**TASK ITEM:** In the data below, find the line containing "white cheese [295,390,368,470] -> none"; reproduce that line and all subsequent lines exactly, and nothing else.

**DATA TO EXAMINE:**
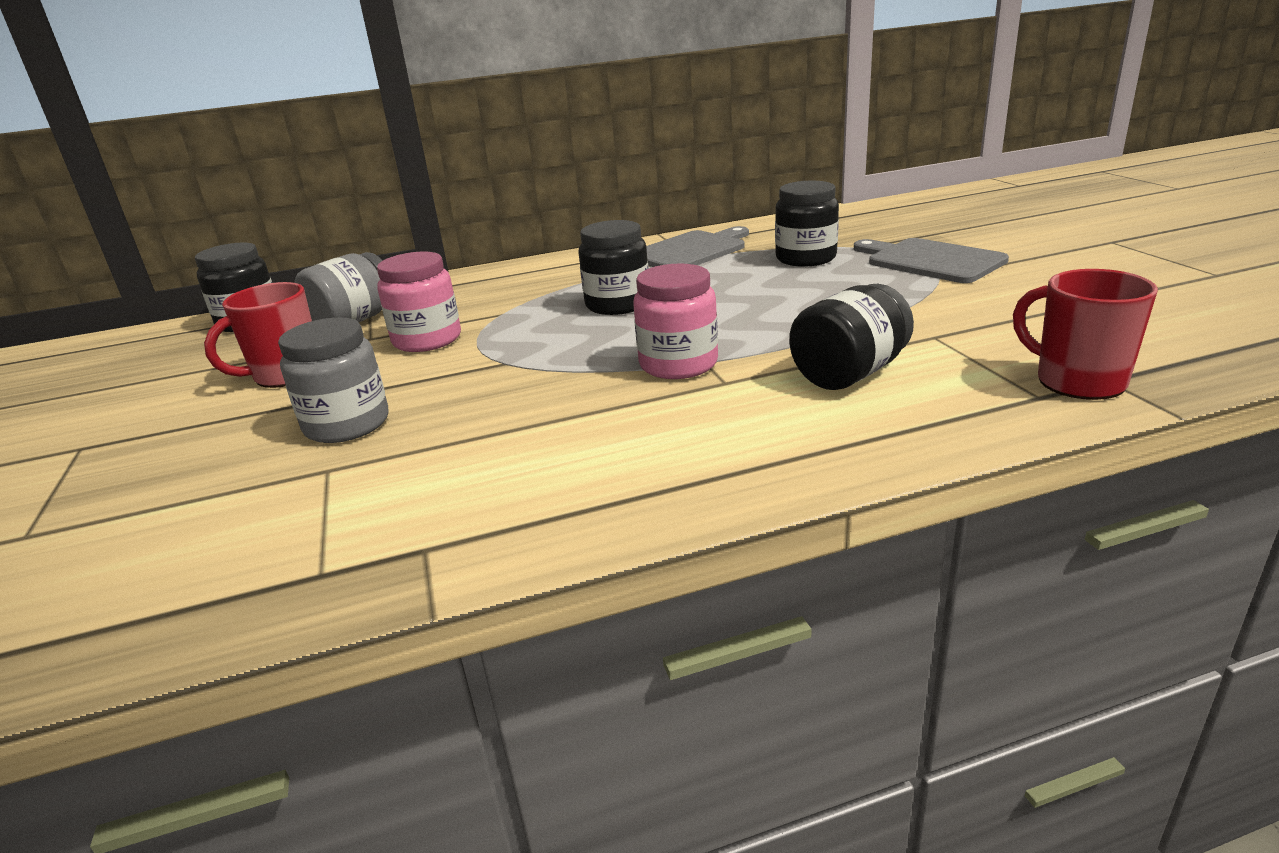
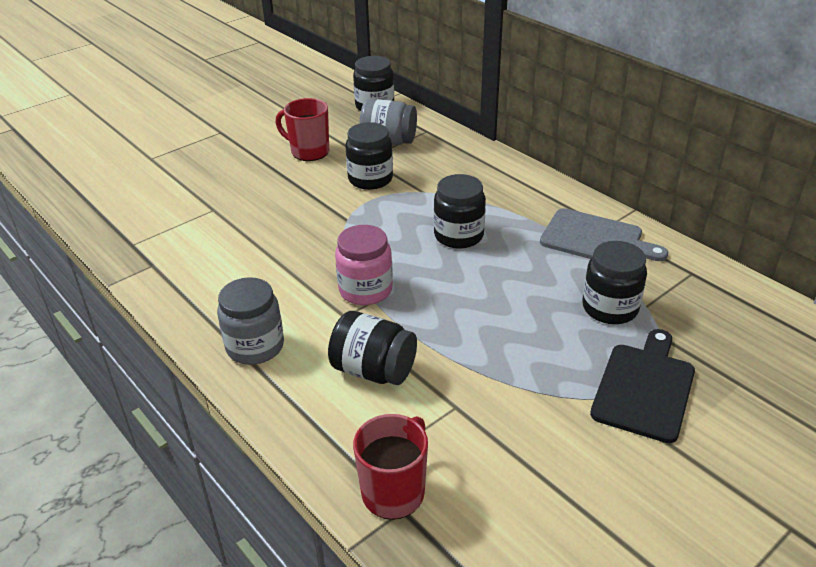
camera: 65 degrees right, 10 degrees up
grey jar [278,318,388,443] -> grey jar moved to [217,277,284,365]
pink jar [377,252,461,352] -> black jar [346,122,393,190]
grey cutting board [854,238,1009,283] -> black cutting board [590,329,695,443]

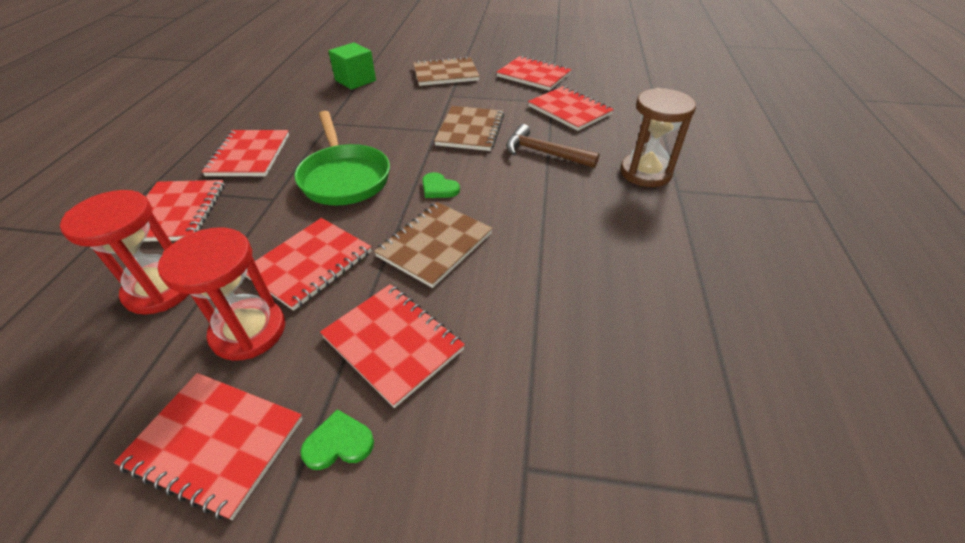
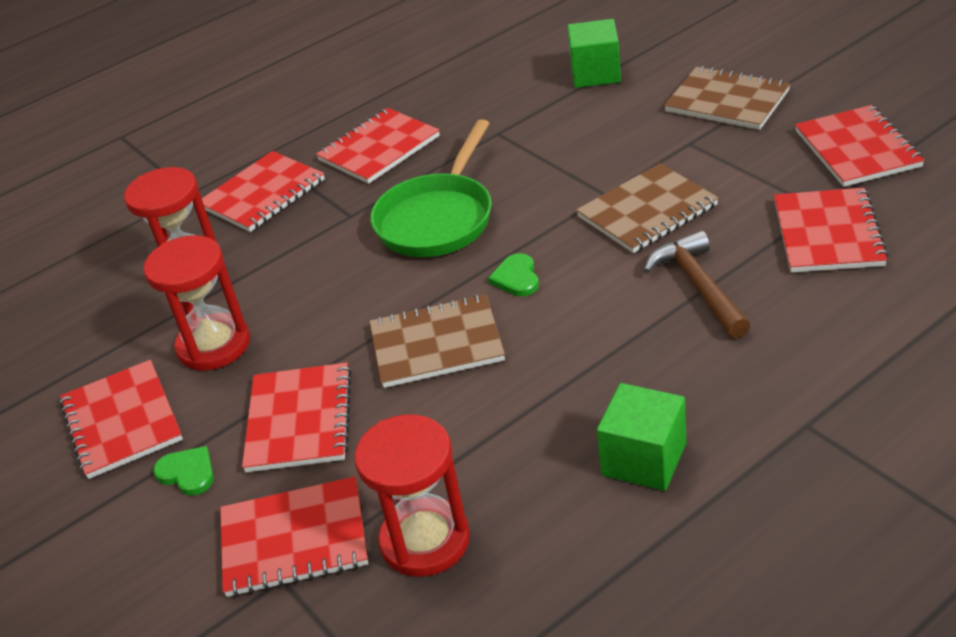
camera: 50 degrees right, 5 degrees down
red notebook [246,218,372,311] -> red notebook moved to [220,476,368,597]
brown hourglass [620,88,696,187] -> none
none -> red hourglass [354,415,470,577]
none -> green cube [597,383,686,491]

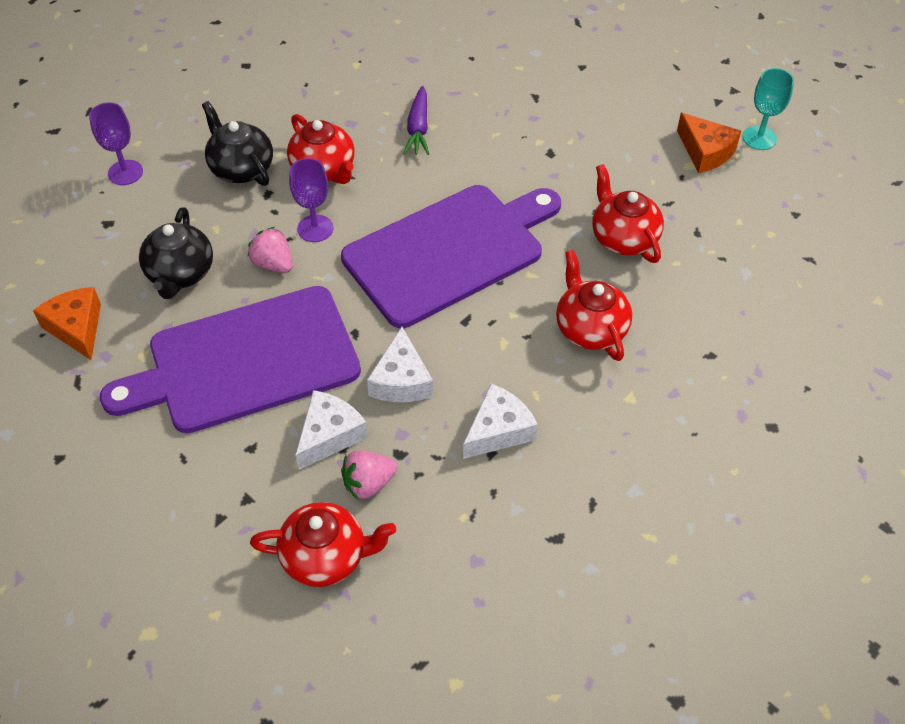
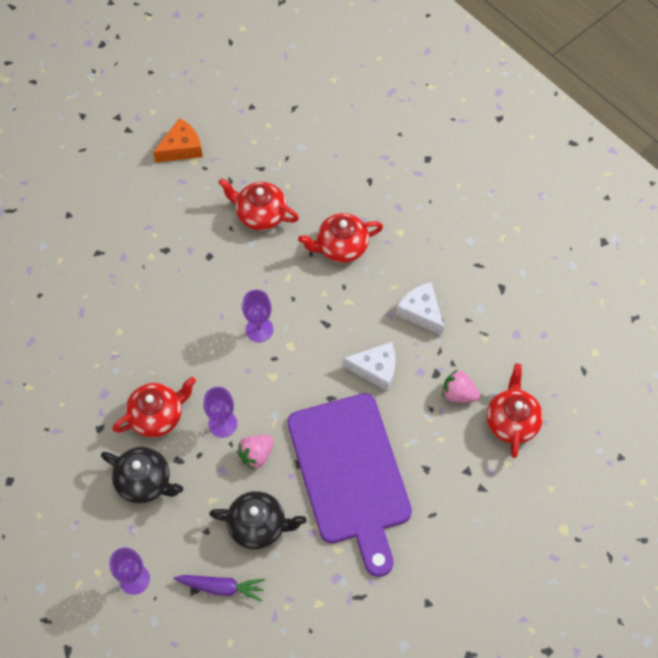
camera: 85 degrees left, 10 degrees up
orange cheese [33,287,101,360] -> none
black teapot [202,101,273,186] -> black teapot turned 120 degrees counterclockwise [101,447,183,503]
white cheese [295,390,368,470] -> none
purple cutting board [341,185,561,328] -> purple goblet [242,290,273,342]
pink strawberry [341,450,397,500] -> pink strawberry turned 135 degrees clockwise [442,369,480,402]
purple carrot [403,86,429,155] -> purple carrot moved to [173,575,265,602]
red teapot [592,164,664,263] -> red teapot turned 45 degrees clockwise [218,178,299,230]
turquoise goblet [743,68,794,150] -> none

**EXERCISE OUTPUT:**
white cheese [295,390,368,470] -> none
purple cutting board [341,185,561,328] -> purple goblet [242,290,273,342]
pink strawberry [341,450,397,500] -> pink strawberry turned 135 degrees clockwise [442,369,480,402]
purple carrot [403,86,429,155] -> purple carrot moved to [173,575,265,602]
red teapot [592,164,664,263] -> red teapot turned 45 degrees clockwise [218,178,299,230]
turquoise goblet [743,68,794,150] -> none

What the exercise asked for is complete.